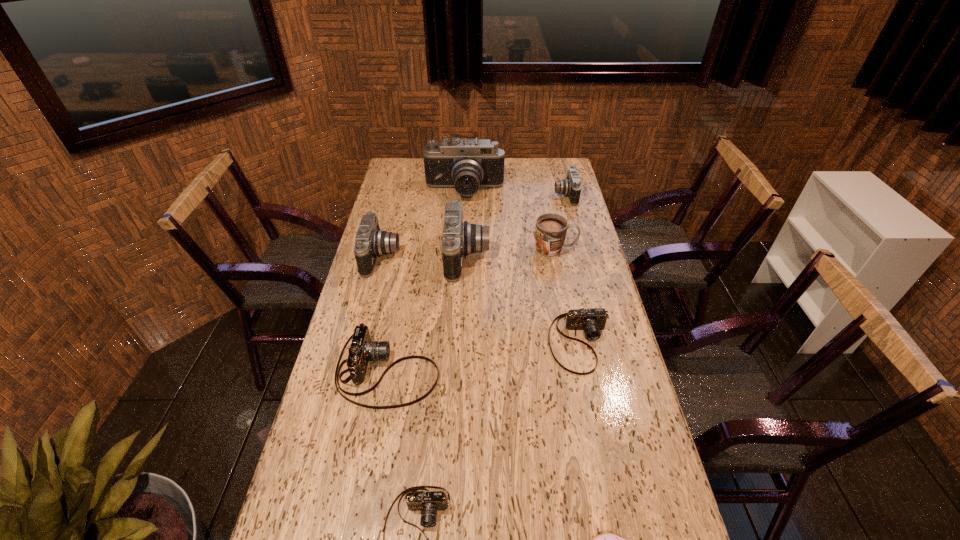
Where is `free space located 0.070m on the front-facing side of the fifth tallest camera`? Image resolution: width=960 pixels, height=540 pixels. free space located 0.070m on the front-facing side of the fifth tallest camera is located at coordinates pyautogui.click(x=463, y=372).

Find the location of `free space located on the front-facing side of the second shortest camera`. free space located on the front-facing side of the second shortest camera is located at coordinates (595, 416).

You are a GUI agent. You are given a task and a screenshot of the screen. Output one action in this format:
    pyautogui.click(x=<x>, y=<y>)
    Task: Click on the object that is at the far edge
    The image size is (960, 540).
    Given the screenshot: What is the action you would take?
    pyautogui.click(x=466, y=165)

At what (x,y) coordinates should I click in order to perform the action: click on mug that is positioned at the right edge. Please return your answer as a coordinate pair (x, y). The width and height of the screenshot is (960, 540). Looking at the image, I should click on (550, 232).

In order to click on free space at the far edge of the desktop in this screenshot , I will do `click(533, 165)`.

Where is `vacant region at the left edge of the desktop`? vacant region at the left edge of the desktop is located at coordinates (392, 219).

**Task instructions**
Reproduce the entries above verbatim from the line with "You are a GUI" to the line with "pyautogui.click(x=466, y=165)", including both of those lines.

**Result of the task**
You are a GUI agent. You are given a task and a screenshot of the screen. Output one action in this format:
    pyautogui.click(x=<x>, y=<y>)
    Task: Click on the object that is at the far edge
    The image size is (960, 540).
    Given the screenshot: What is the action you would take?
    pyautogui.click(x=466, y=165)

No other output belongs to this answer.